### Requirement
Find and copy every line in the records that includes the string "blue".

### Extracted material
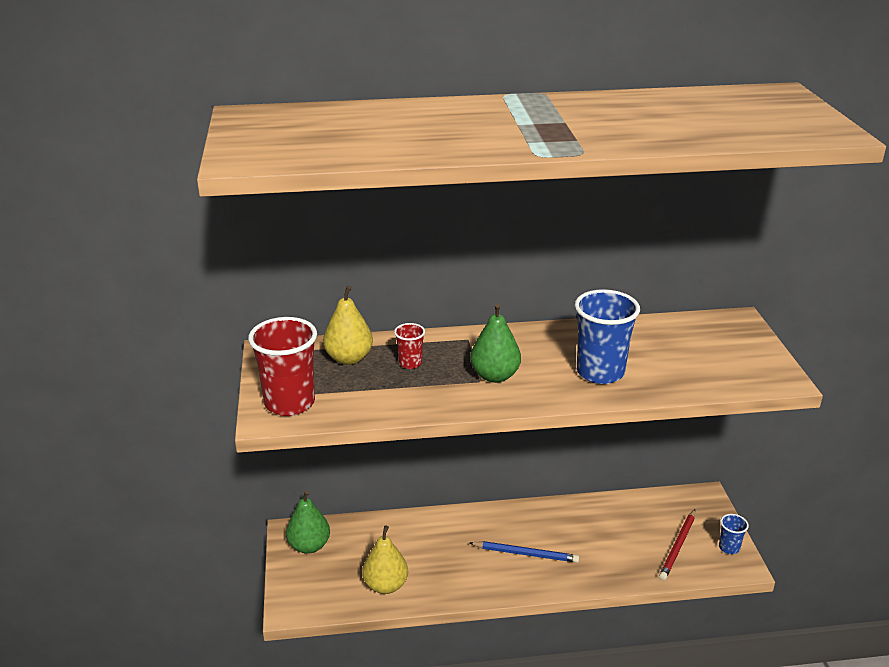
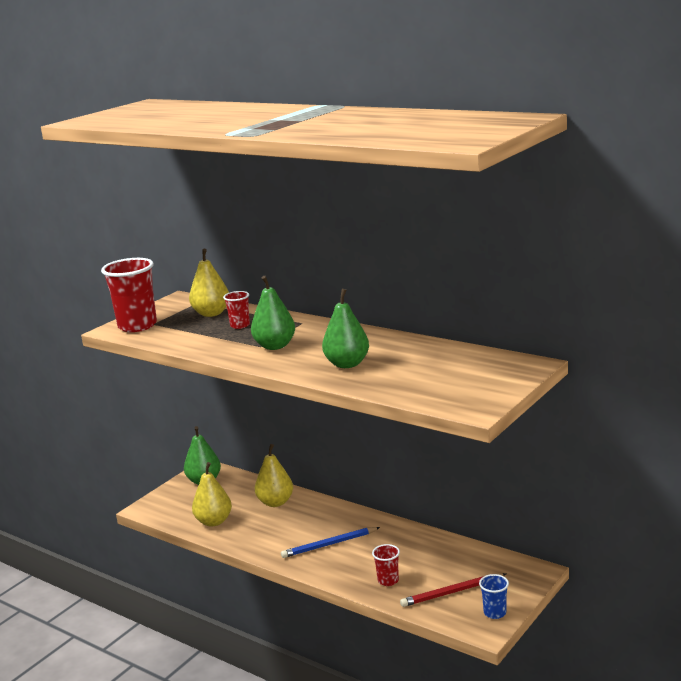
camera: 45 degrees right, 10 degrees down
blue pencil [470,541,579,563] -> blue pencil turned 105 degrees clockwise [281,527,380,558]
blue cup [574,289,640,384] -> green pear [322,289,369,368]
none -> yellow pear [255,444,293,507]
none -> red cup [372,544,400,586]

### Response box
blue pencil [470,541,579,563] -> blue pencil turned 105 degrees clockwise [281,527,380,558]
blue cup [574,289,640,384] -> green pear [322,289,369,368]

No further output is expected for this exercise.